### EXERCISE REQUIREMENTS
Copy the records below word for word, omitting the pictures.

begin

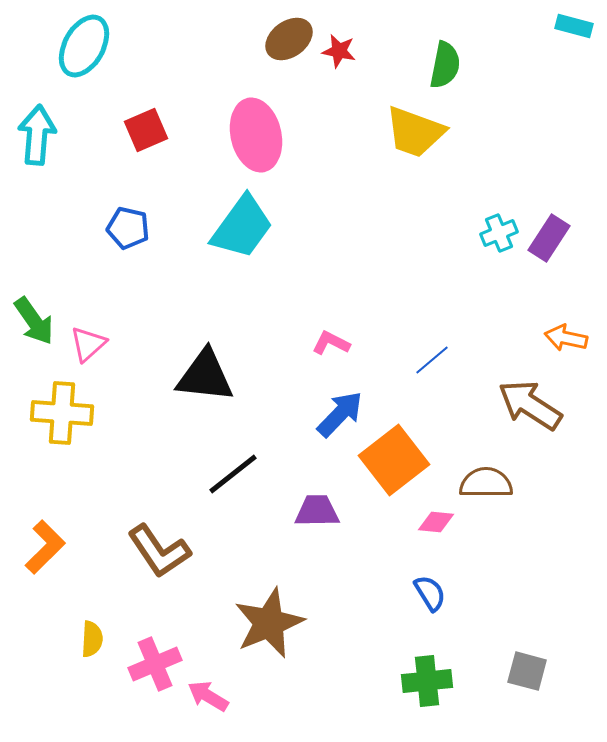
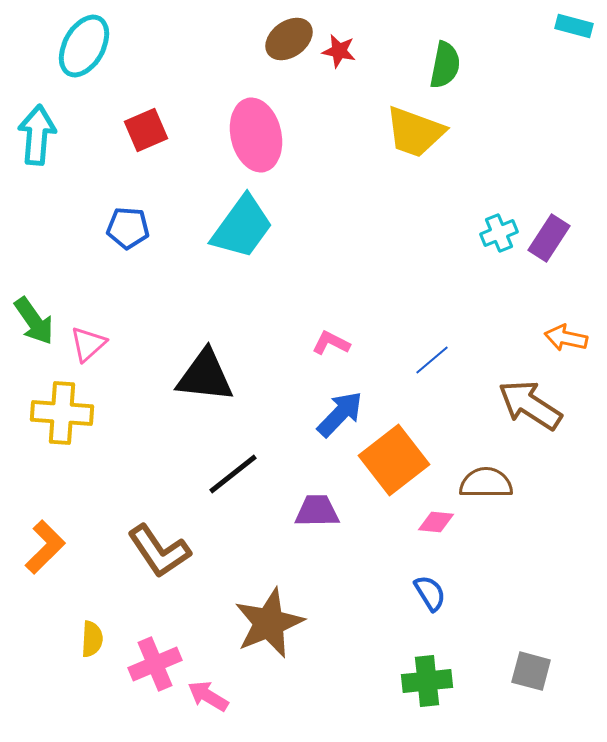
blue pentagon: rotated 9 degrees counterclockwise
gray square: moved 4 px right
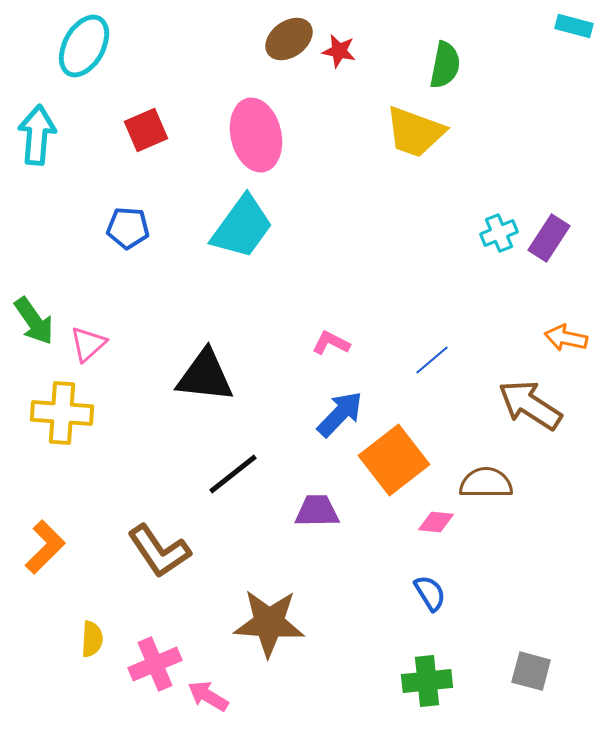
brown star: rotated 26 degrees clockwise
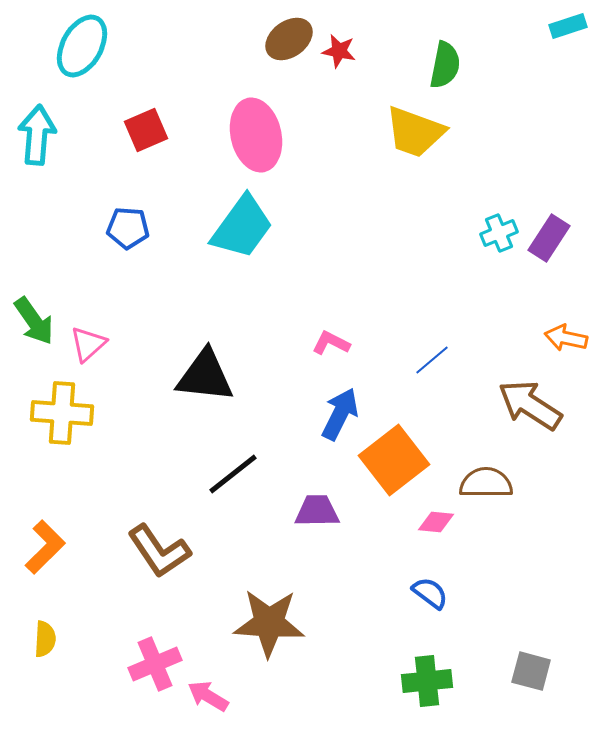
cyan rectangle: moved 6 px left; rotated 33 degrees counterclockwise
cyan ellipse: moved 2 px left
blue arrow: rotated 18 degrees counterclockwise
blue semicircle: rotated 21 degrees counterclockwise
yellow semicircle: moved 47 px left
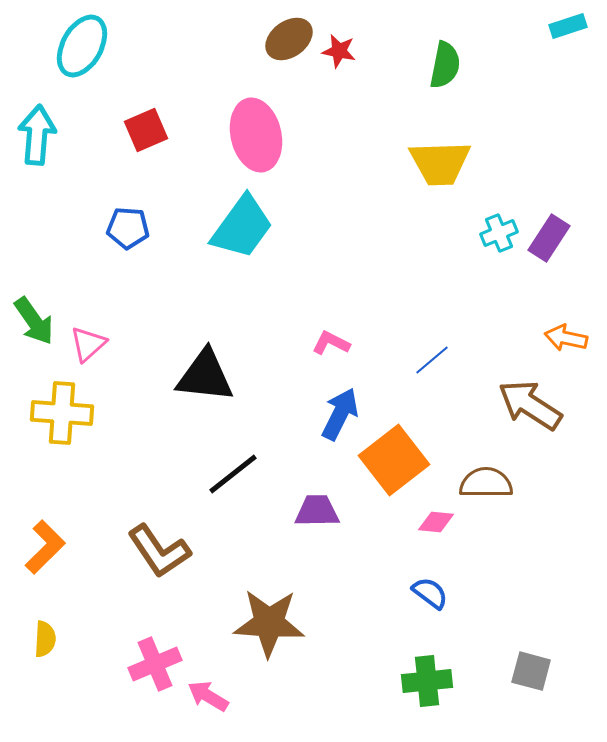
yellow trapezoid: moved 25 px right, 31 px down; rotated 22 degrees counterclockwise
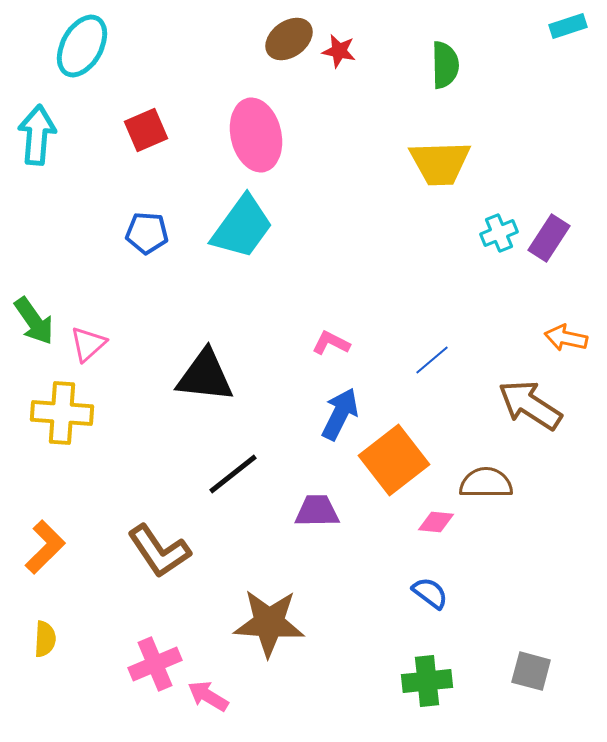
green semicircle: rotated 12 degrees counterclockwise
blue pentagon: moved 19 px right, 5 px down
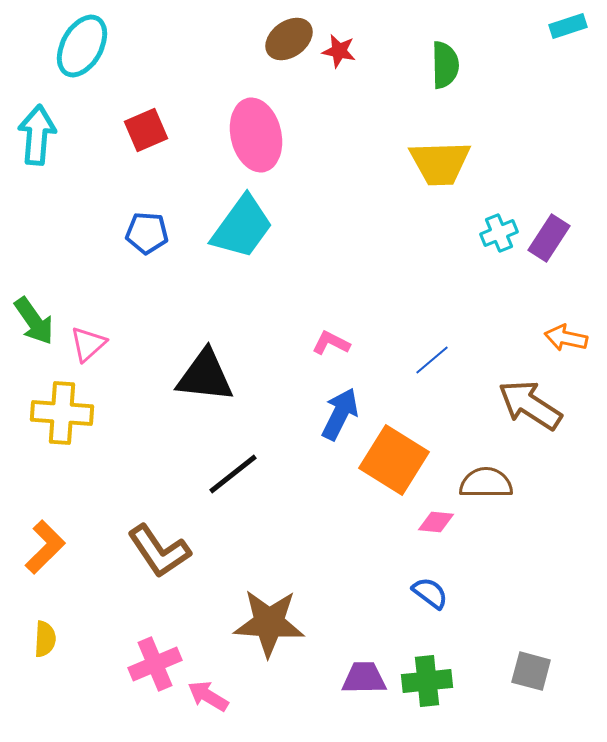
orange square: rotated 20 degrees counterclockwise
purple trapezoid: moved 47 px right, 167 px down
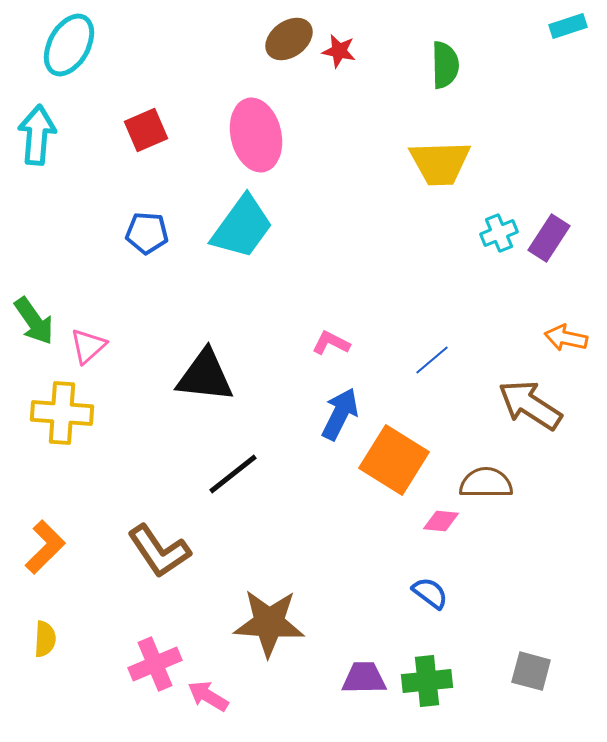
cyan ellipse: moved 13 px left, 1 px up
pink triangle: moved 2 px down
pink diamond: moved 5 px right, 1 px up
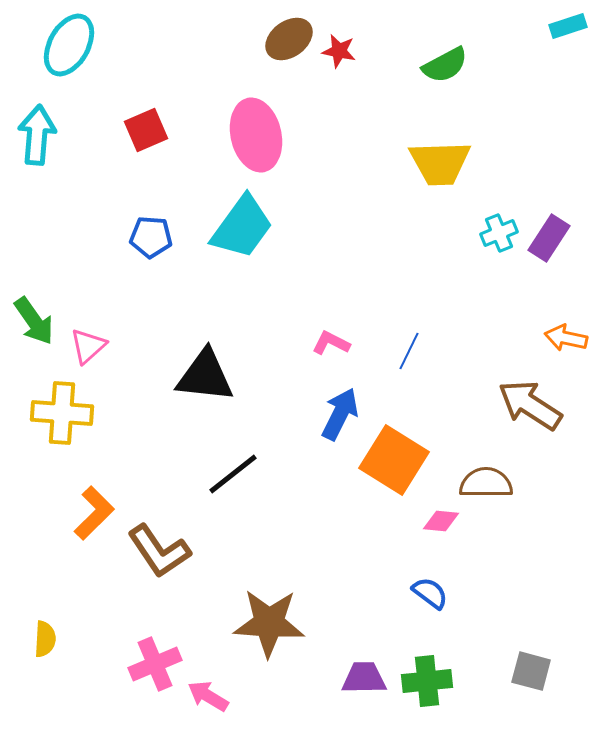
green semicircle: rotated 63 degrees clockwise
blue pentagon: moved 4 px right, 4 px down
blue line: moved 23 px left, 9 px up; rotated 24 degrees counterclockwise
orange L-shape: moved 49 px right, 34 px up
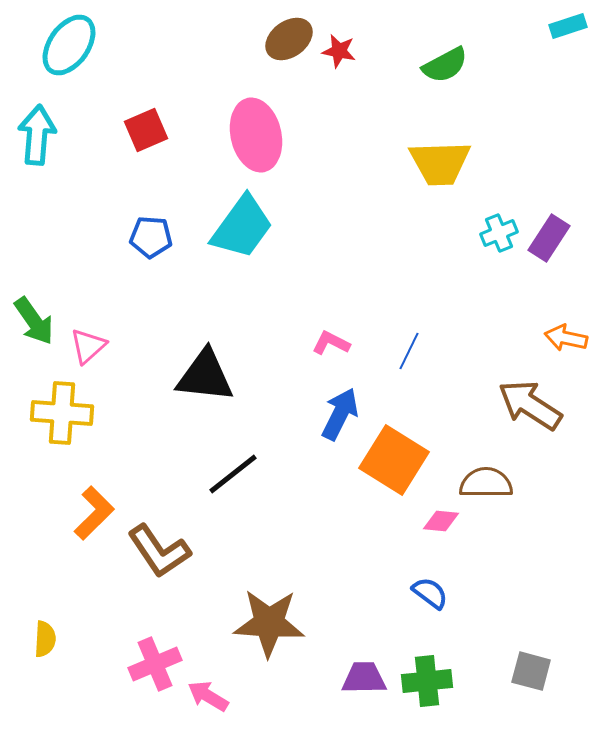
cyan ellipse: rotated 6 degrees clockwise
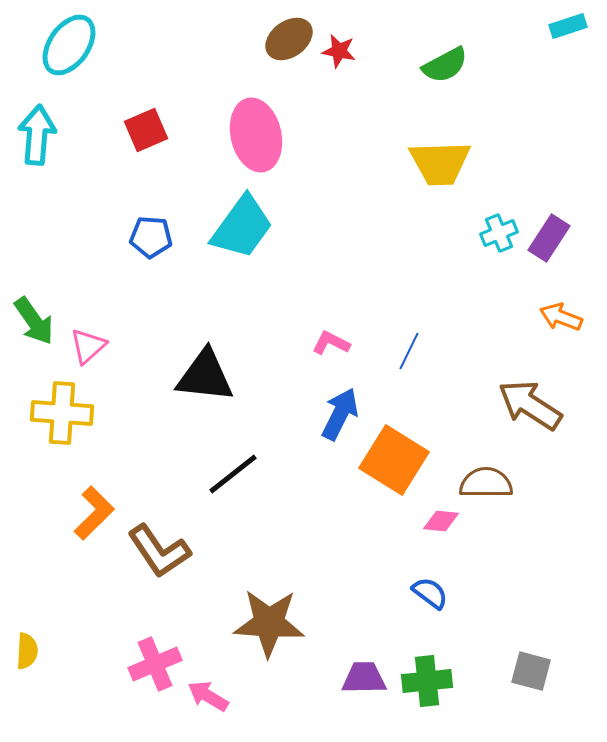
orange arrow: moved 5 px left, 21 px up; rotated 9 degrees clockwise
yellow semicircle: moved 18 px left, 12 px down
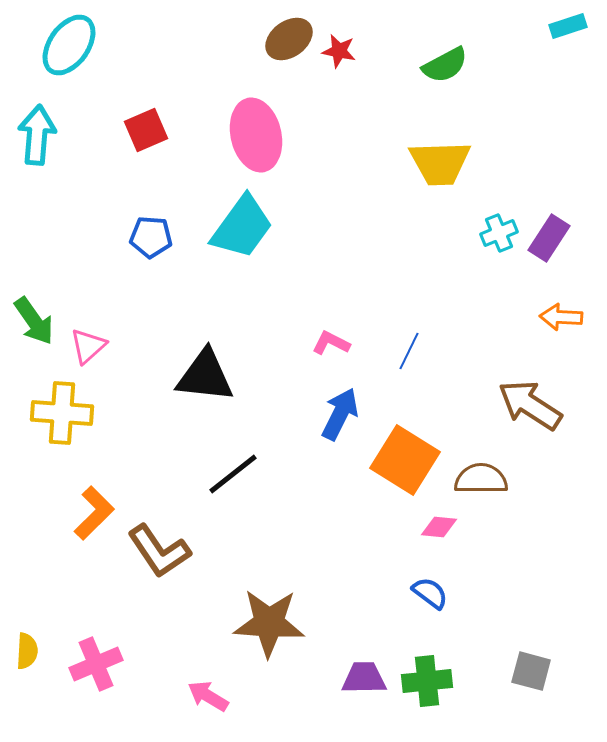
orange arrow: rotated 18 degrees counterclockwise
orange square: moved 11 px right
brown semicircle: moved 5 px left, 4 px up
pink diamond: moved 2 px left, 6 px down
pink cross: moved 59 px left
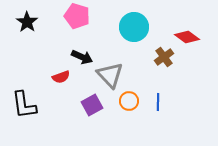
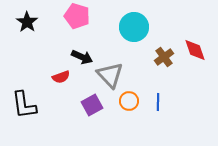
red diamond: moved 8 px right, 13 px down; rotated 35 degrees clockwise
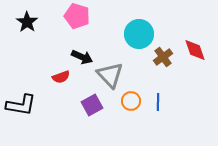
cyan circle: moved 5 px right, 7 px down
brown cross: moved 1 px left
orange circle: moved 2 px right
black L-shape: moved 3 px left; rotated 72 degrees counterclockwise
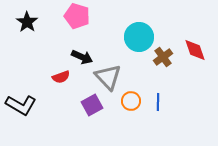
cyan circle: moved 3 px down
gray triangle: moved 2 px left, 2 px down
black L-shape: rotated 20 degrees clockwise
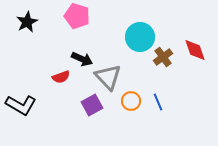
black star: rotated 10 degrees clockwise
cyan circle: moved 1 px right
black arrow: moved 2 px down
blue line: rotated 24 degrees counterclockwise
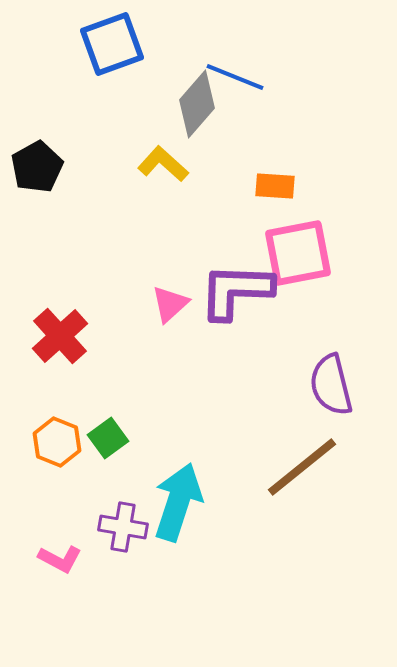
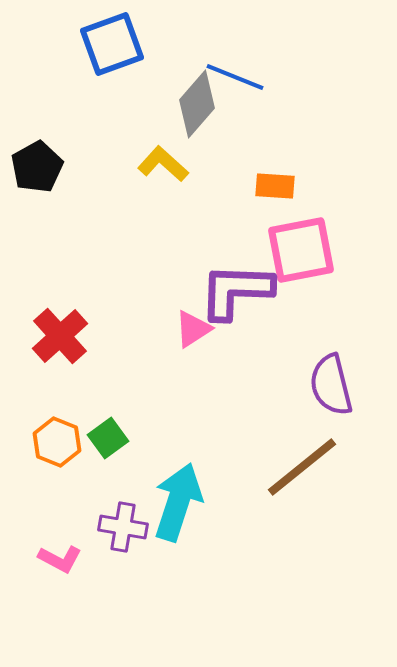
pink square: moved 3 px right, 3 px up
pink triangle: moved 23 px right, 25 px down; rotated 9 degrees clockwise
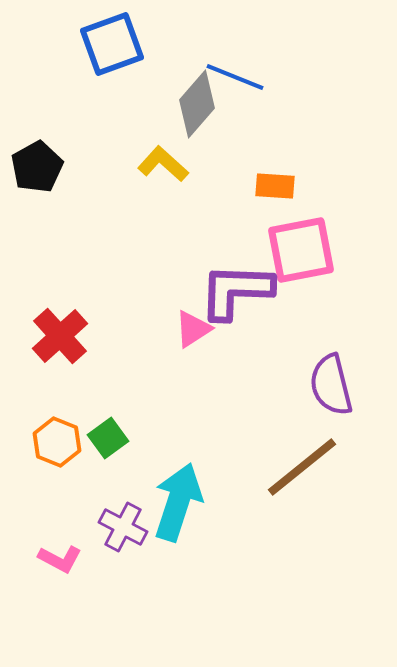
purple cross: rotated 18 degrees clockwise
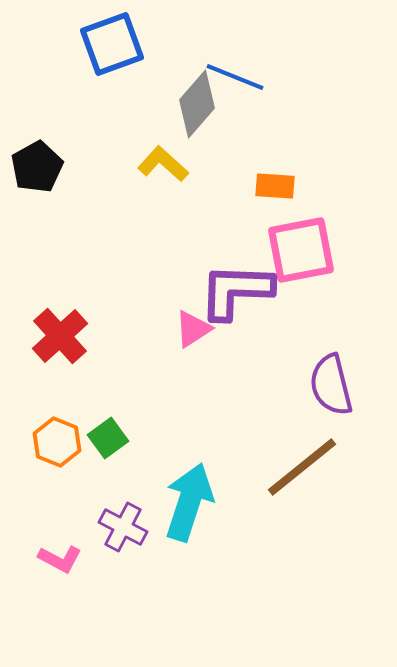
cyan arrow: moved 11 px right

end

### ANSWER TO THIS EXERCISE
blue pentagon: rotated 9 degrees counterclockwise
gray square: moved 4 px right
brown star: rotated 26 degrees clockwise
cyan rectangle: moved 6 px left; rotated 33 degrees counterclockwise
cyan ellipse: moved 2 px left
blue arrow: rotated 18 degrees counterclockwise
blue semicircle: rotated 21 degrees counterclockwise
yellow semicircle: moved 47 px left
yellow trapezoid: moved 25 px right, 31 px down; rotated 22 degrees counterclockwise
green semicircle: rotated 12 degrees counterclockwise
blue pentagon: moved 19 px right, 5 px down
orange square: rotated 20 degrees counterclockwise
purple trapezoid: moved 47 px right, 167 px down
cyan ellipse: moved 13 px left, 1 px up
pink triangle: moved 2 px down
pink diamond: moved 5 px right, 1 px up
green semicircle: rotated 63 degrees clockwise
blue pentagon: moved 4 px right, 4 px down
blue line: moved 23 px left, 9 px up; rotated 24 degrees counterclockwise
orange L-shape: moved 49 px right, 34 px up
cyan ellipse: rotated 6 degrees clockwise
orange arrow: moved 5 px left, 21 px up; rotated 9 degrees clockwise
yellow semicircle: moved 18 px left, 12 px down
orange arrow: rotated 18 degrees counterclockwise
orange square: moved 11 px right
brown semicircle: moved 5 px left, 4 px up
pink diamond: moved 2 px left, 6 px down
pink cross: moved 59 px left
red diamond: moved 8 px right, 13 px down; rotated 35 degrees clockwise
cyan circle: moved 5 px right, 7 px down
brown cross: moved 1 px left
orange circle: moved 2 px right
black L-shape: moved 3 px left; rotated 72 degrees counterclockwise
cyan circle: moved 3 px down
gray triangle: moved 2 px left, 2 px down
black L-shape: rotated 20 degrees clockwise
black star: rotated 10 degrees clockwise
cyan circle: moved 1 px right
black arrow: moved 2 px down
blue line: rotated 24 degrees counterclockwise
pink square: moved 3 px right, 3 px up
pink triangle: moved 23 px right, 25 px down; rotated 9 degrees clockwise
purple cross: rotated 18 degrees clockwise
cyan arrow: moved 11 px right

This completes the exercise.